Shape state transition data
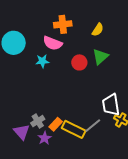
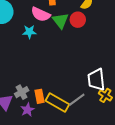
green triangle: (100, 57) -> (60, 21), moved, turned -30
red circle: (79, 62) -> (78, 20), moved
orange rectangle: (56, 124) -> (40, 96), turned -56

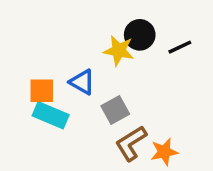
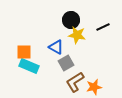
black circle: (140, 35) -> (71, 20), moved
yellow star: (119, 51) -> (77, 35), moved
blue triangle: (82, 82) -> (56, 47), moved

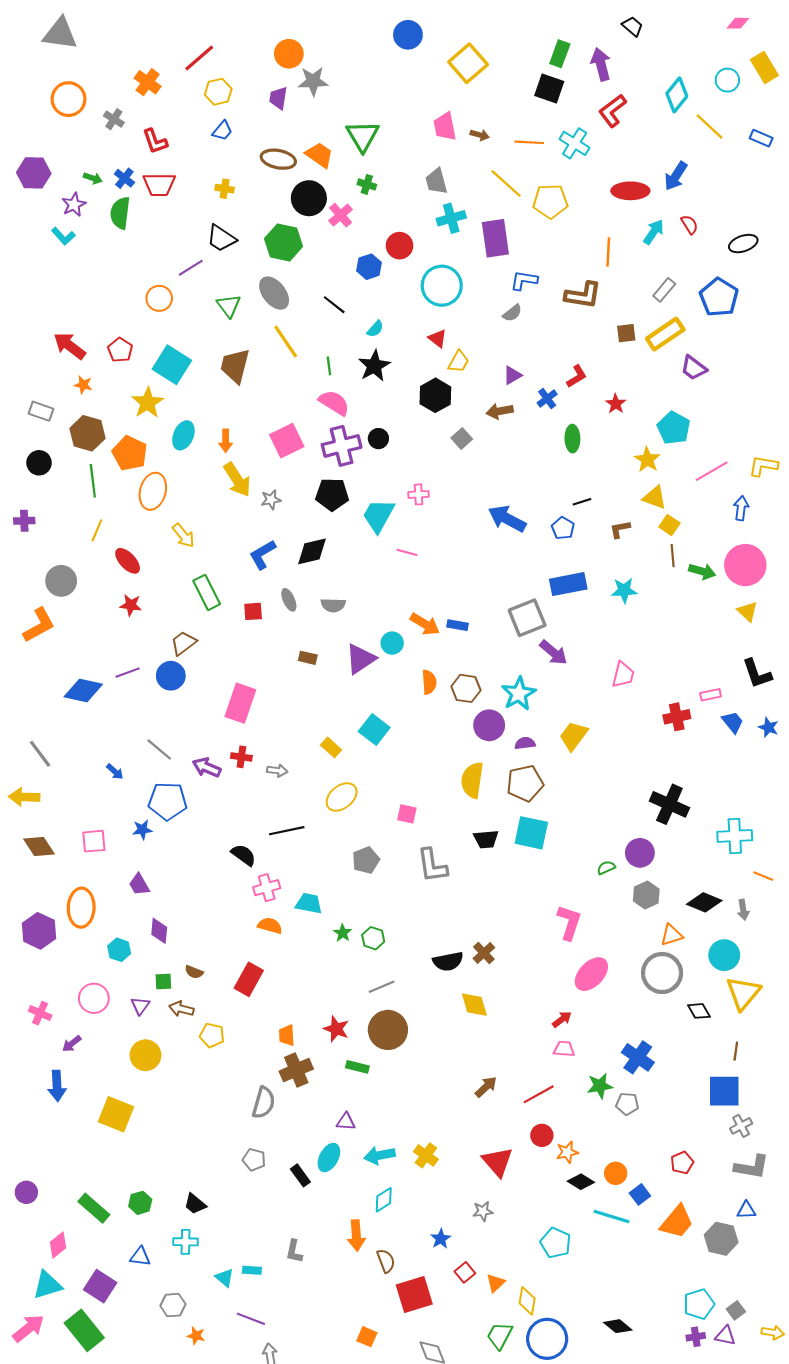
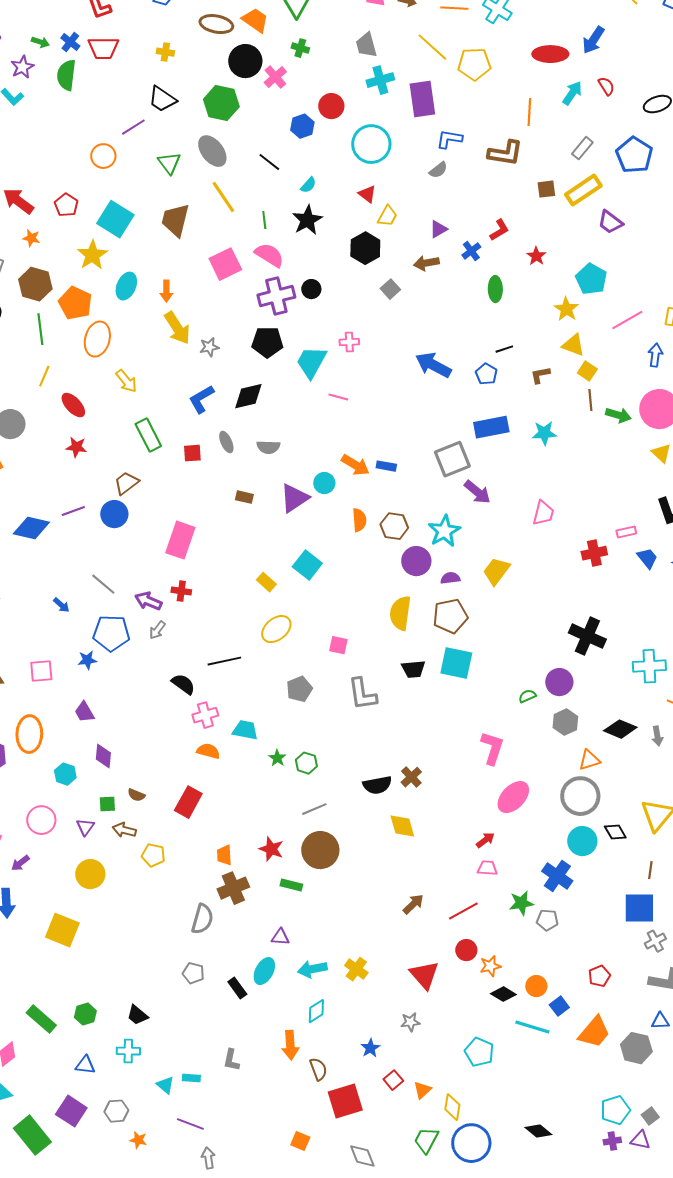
pink square: (287, 441) -> (225, 264), moved
gray arrow: (277, 771) -> (157, 630), moved, turned 120
cyan circle: (724, 955) -> (582, 841), moved
purple square: (100, 1286) -> (71, 1111), moved

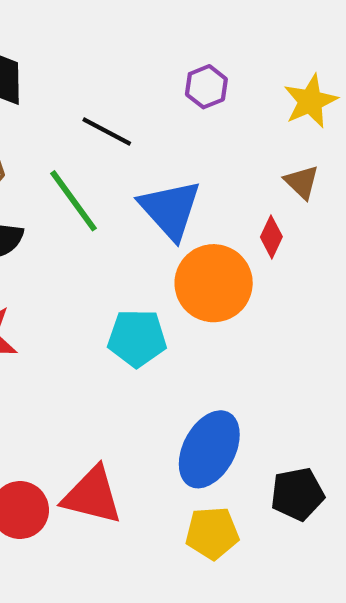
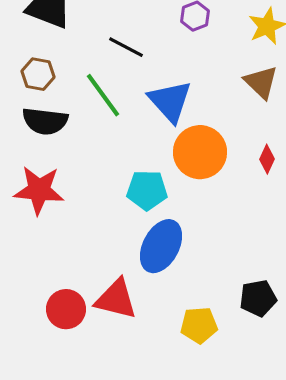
brown triangle: (302, 182) -> (261, 82), size x1.4
red diamond: (271, 237) -> (267, 159), moved
blue ellipse: (209, 449) -> (161, 246), moved

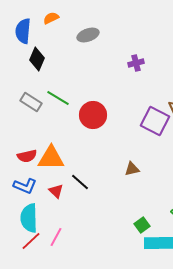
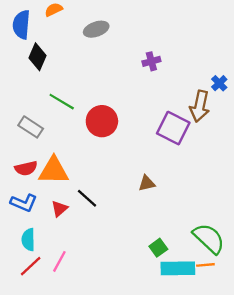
gray rectangle: (31, 102) -> (31, 127), moved
red triangle: (56, 191) -> (59, 209), turned 35
cyan semicircle: (29, 218) -> (28, 240), size x0.7

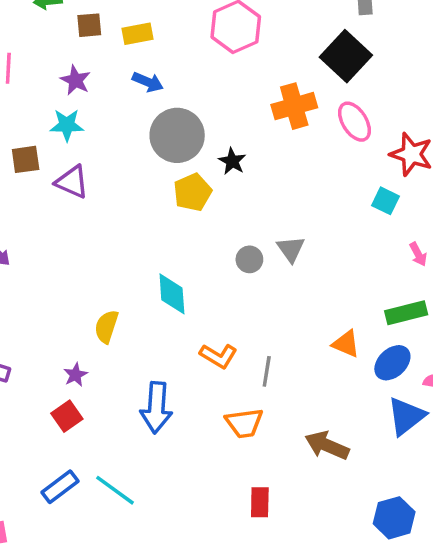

(ABOUT THIS EXERCISE): Each line above where the word "moved" occurs should be copied out.

(RESPONSE):
green triangle: (100, 57) -> (60, 21), moved, turned -30
red circle: (79, 62) -> (78, 20), moved
black circle: (140, 35) -> (71, 20), moved
yellow star: (119, 51) -> (77, 35), moved
blue triangle: (82, 82) -> (56, 47), moved
pink square: (287, 441) -> (225, 264), moved
gray arrow: (277, 771) -> (157, 630), moved, turned 120
cyan circle: (724, 955) -> (582, 841), moved
purple square: (100, 1286) -> (71, 1111), moved
red diamond: (271, 237) -> (267, 159), moved
blue ellipse: (209, 449) -> (161, 246), moved
gray rectangle: (31, 102) -> (31, 127), moved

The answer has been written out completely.